- **Task instructions**: Output the exact lines that start at the one containing "U102 pin in-: W9 -> +3V3" and continue to the last line of the entries below; do not output pictures.

Collected data entries

______________________________

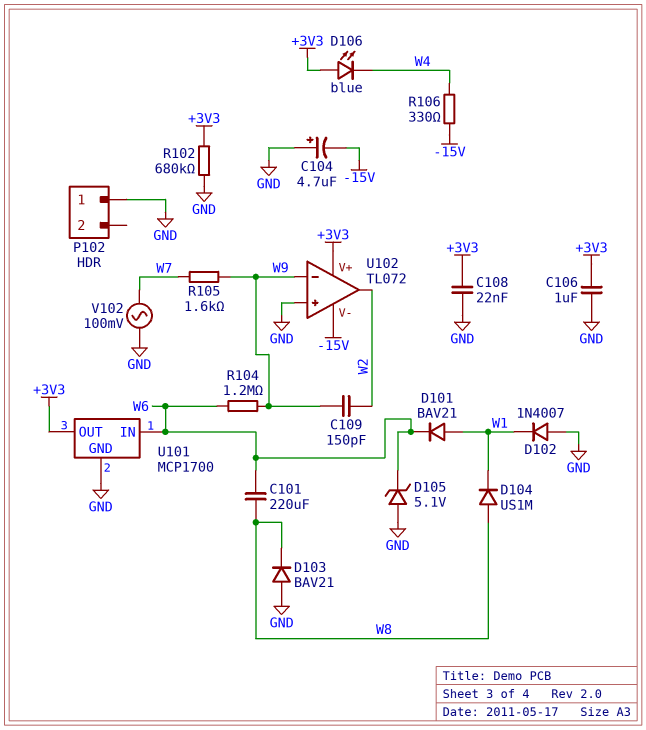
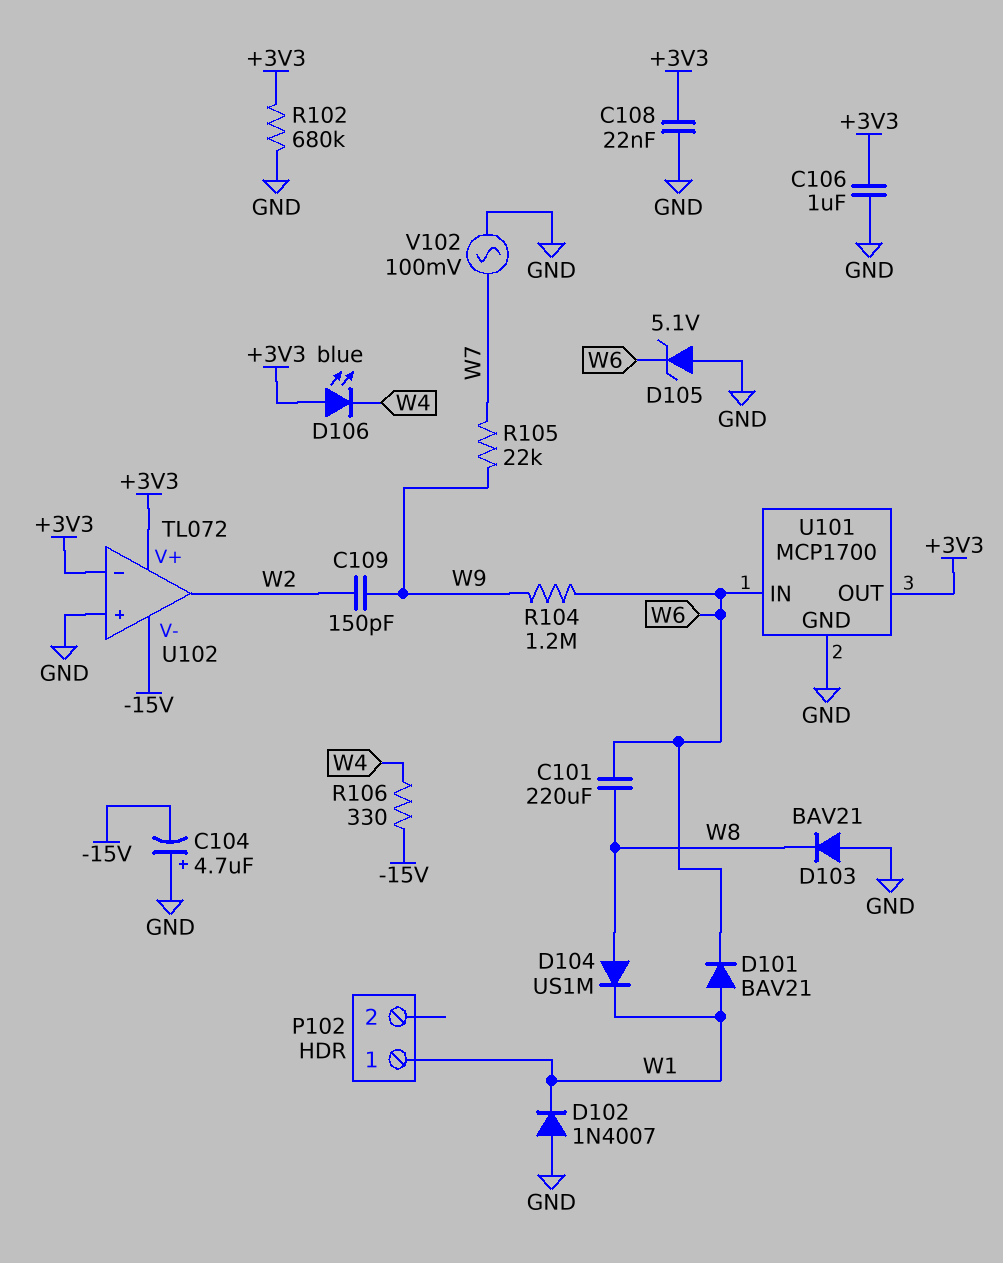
P102 pin 1: GND -> W1
R105: 1.6k (W7, W9) -> 22k (W7, W9)
U102 pin in-: W9 -> +3V3

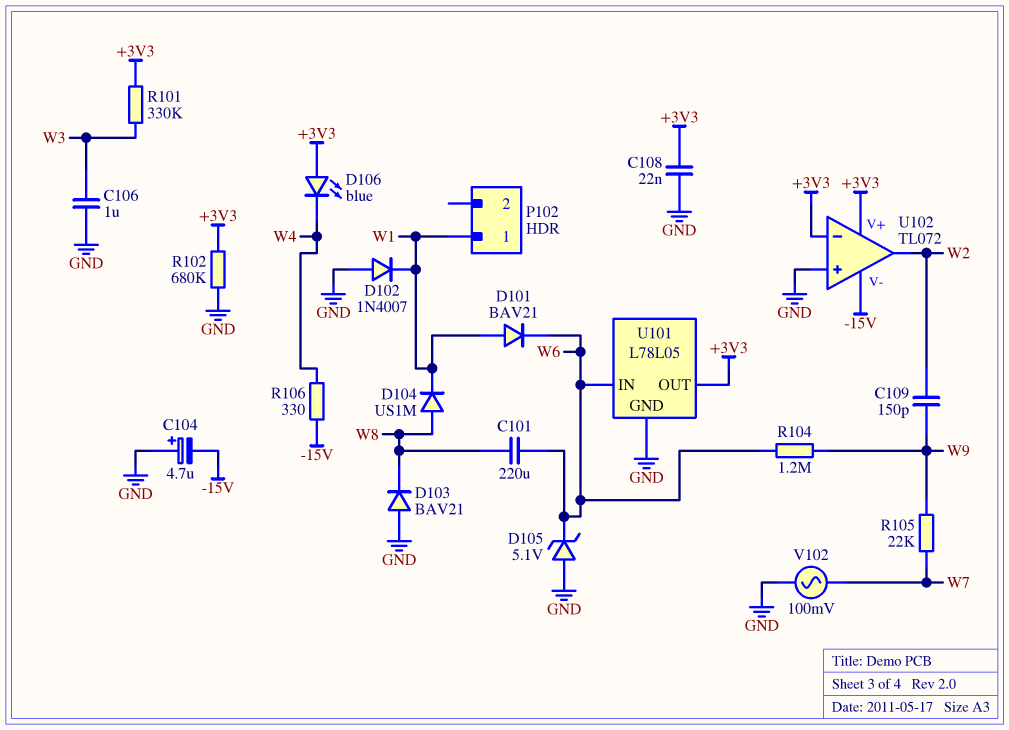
C106: 1uF (+3V3, GND) -> 1uF (GND, W3)
R101: none -> 330k (+3V3, W3)
U101: MCP1700 -> L78L05

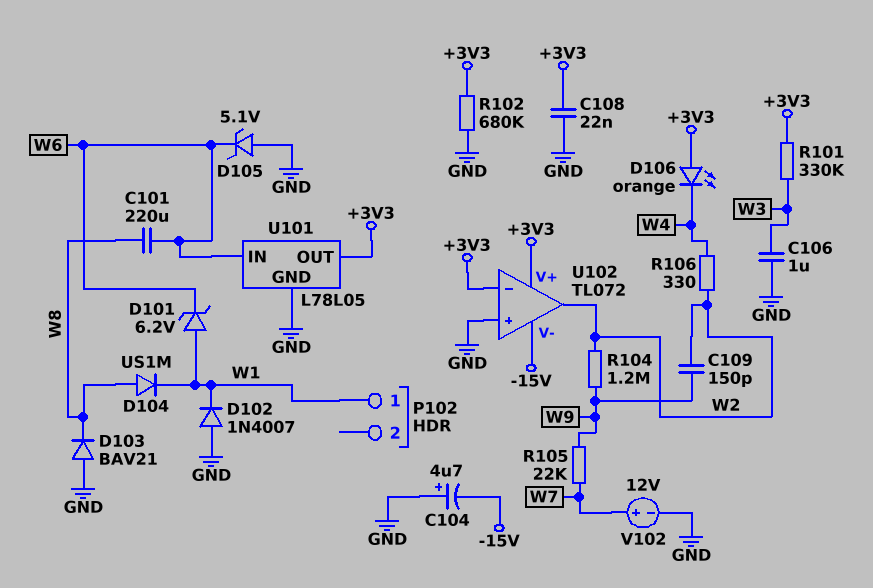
D101: diode BAV21 (A W1, K W6) -> zener 6.2V (A W1, K W6)
D106: LED blue (A +3V3, K W4) -> LED orange (A +3V3, K W4)
R104: 1.2M (W6, W9) -> 1.2M (W2, W9)
R106: 330 (-15V, W4) -> 330 (W2, W4)
V102: AC 100mV (GND, W7) -> 12V (plus W7, minus GND)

______________________________

- **Exercise result**:
U102 pin in-: W9 -> +3V3

C106: 1uF (+3V3, GND) -> 1uF (GND, W3)
R101: none -> 330k (+3V3, W3)
U101: MCP1700 -> L78L05

D101: diode BAV21 (A W1, K W6) -> zener 6.2V (A W1, K W6)
D106: LED blue (A +3V3, K W4) -> LED orange (A +3V3, K W4)
R104: 1.2M (W6, W9) -> 1.2M (W2, W9)
R106: 330 (-15V, W4) -> 330 (W2, W4)
V102: AC 100mV (GND, W7) -> 12V (plus W7, minus GND)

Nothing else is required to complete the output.